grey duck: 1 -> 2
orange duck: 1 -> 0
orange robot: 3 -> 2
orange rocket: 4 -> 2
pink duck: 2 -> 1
...
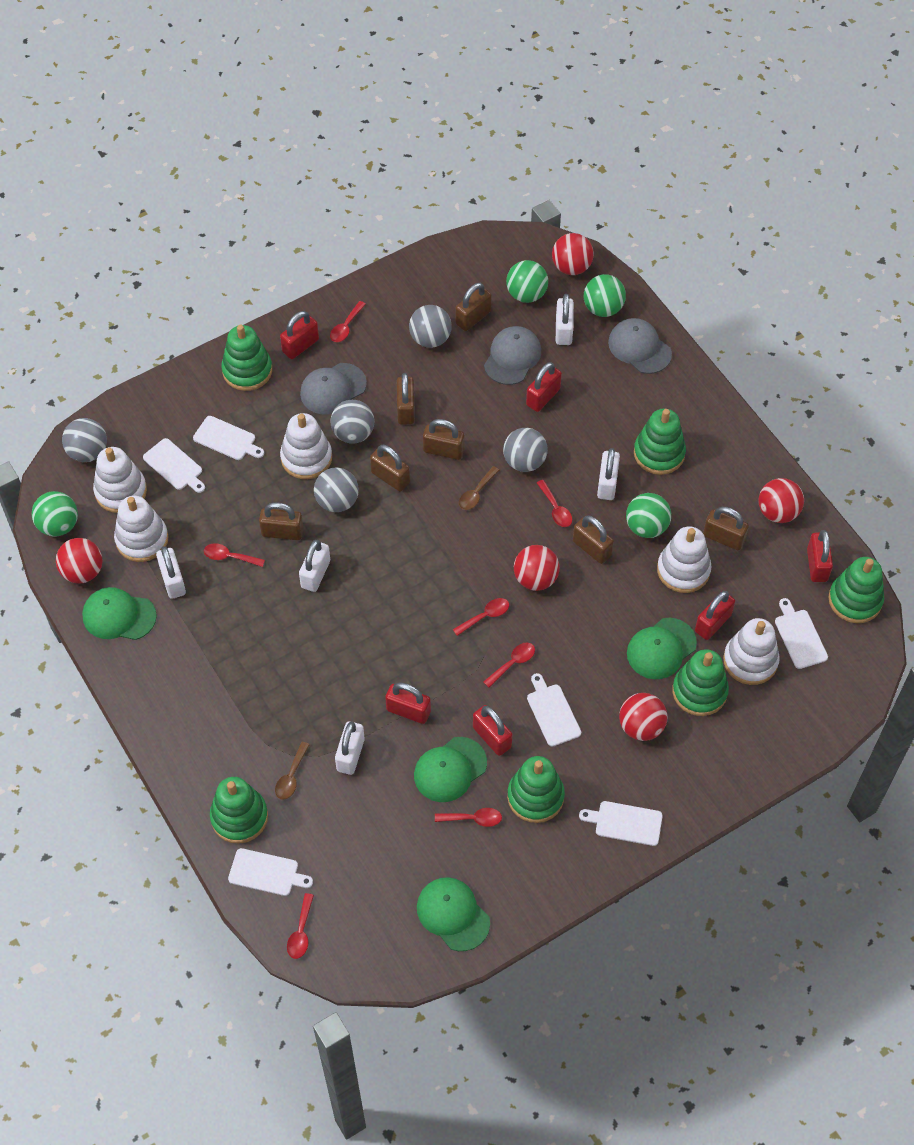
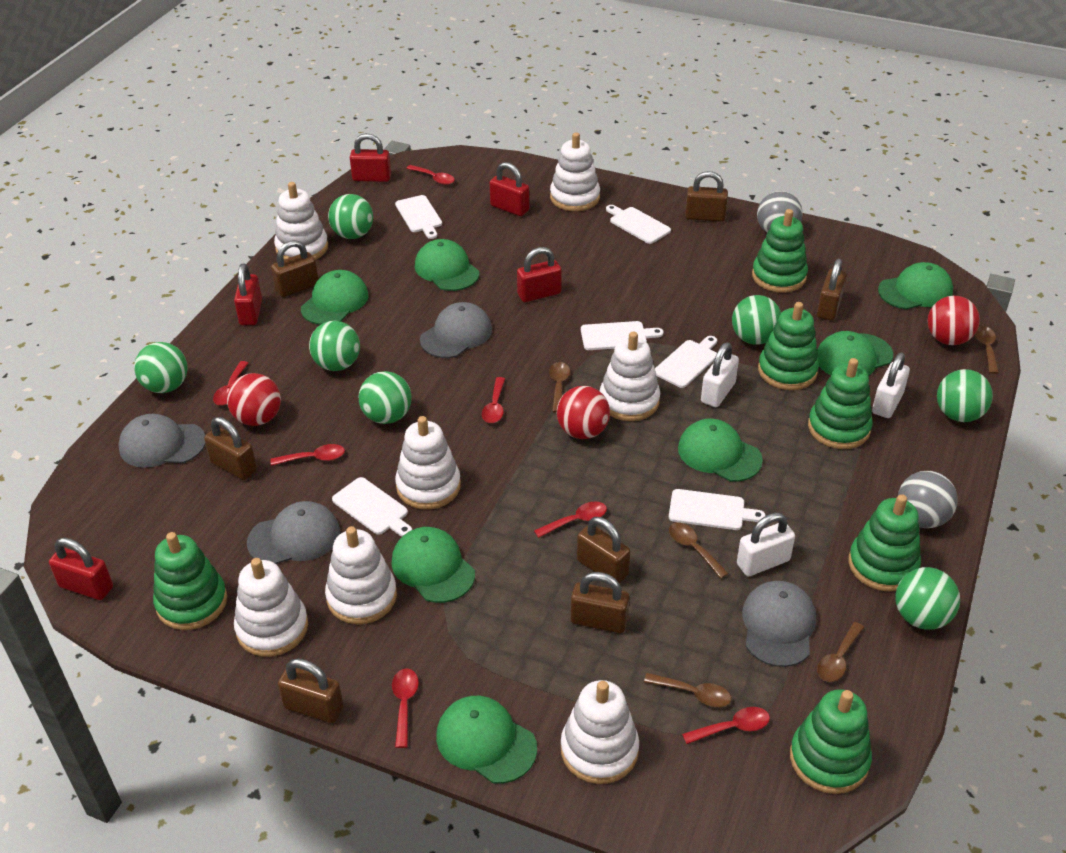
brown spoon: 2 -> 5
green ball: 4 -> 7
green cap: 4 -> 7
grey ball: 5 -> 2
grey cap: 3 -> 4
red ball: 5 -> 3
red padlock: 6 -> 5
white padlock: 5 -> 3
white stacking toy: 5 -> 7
--
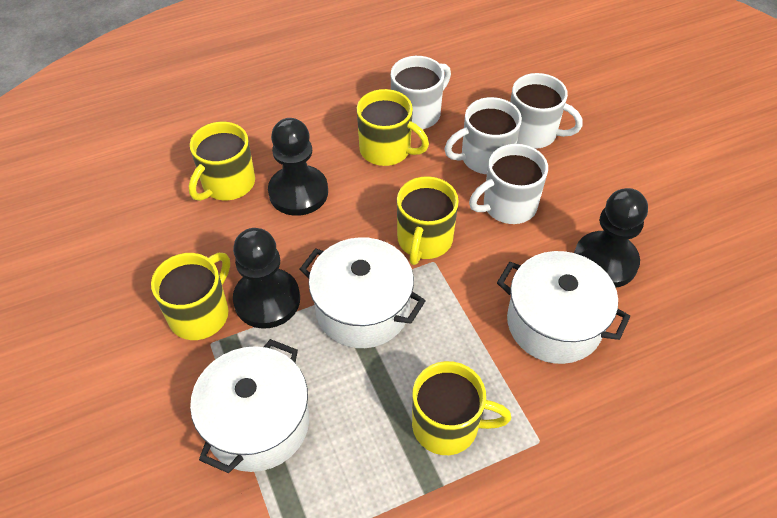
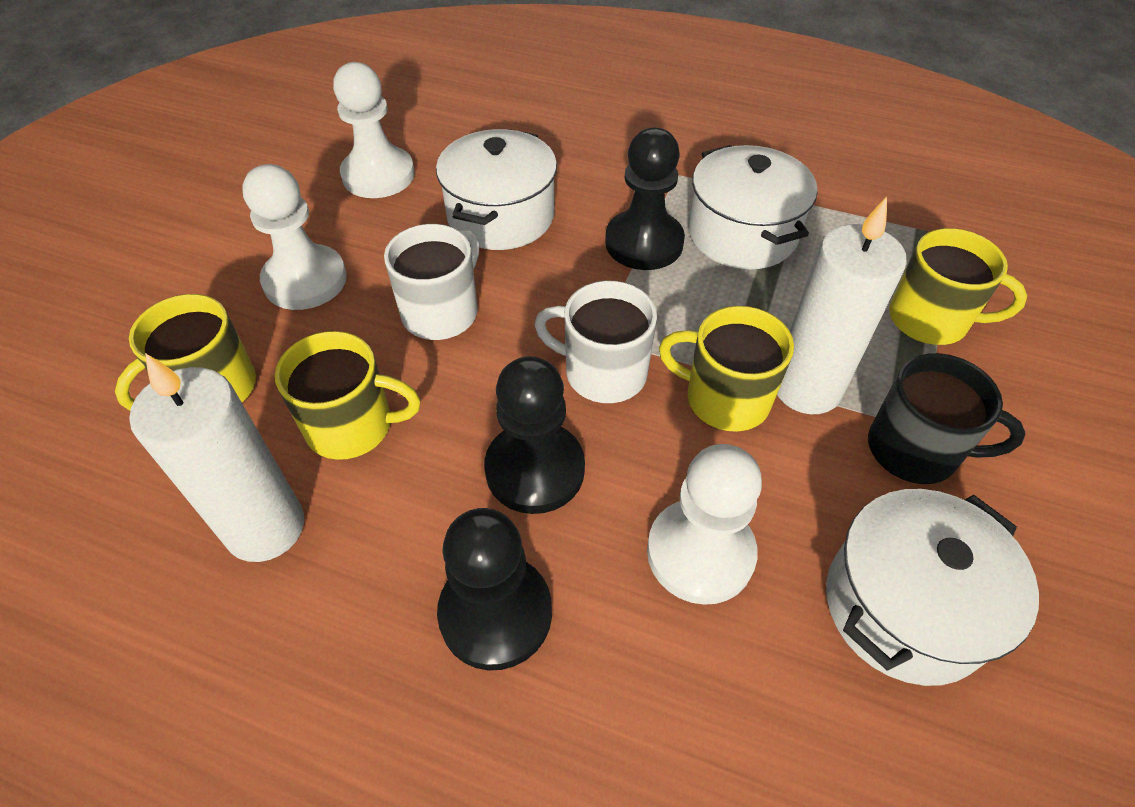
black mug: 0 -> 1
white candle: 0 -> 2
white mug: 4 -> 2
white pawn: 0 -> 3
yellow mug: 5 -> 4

- _Task objective_
From the entries, copy every line in which the word "white" occurs.

- _Reply to the exercise_
white padlock: 5 -> 3
white stacking toy: 5 -> 7
white candle: 0 -> 2
white mug: 4 -> 2
white pawn: 0 -> 3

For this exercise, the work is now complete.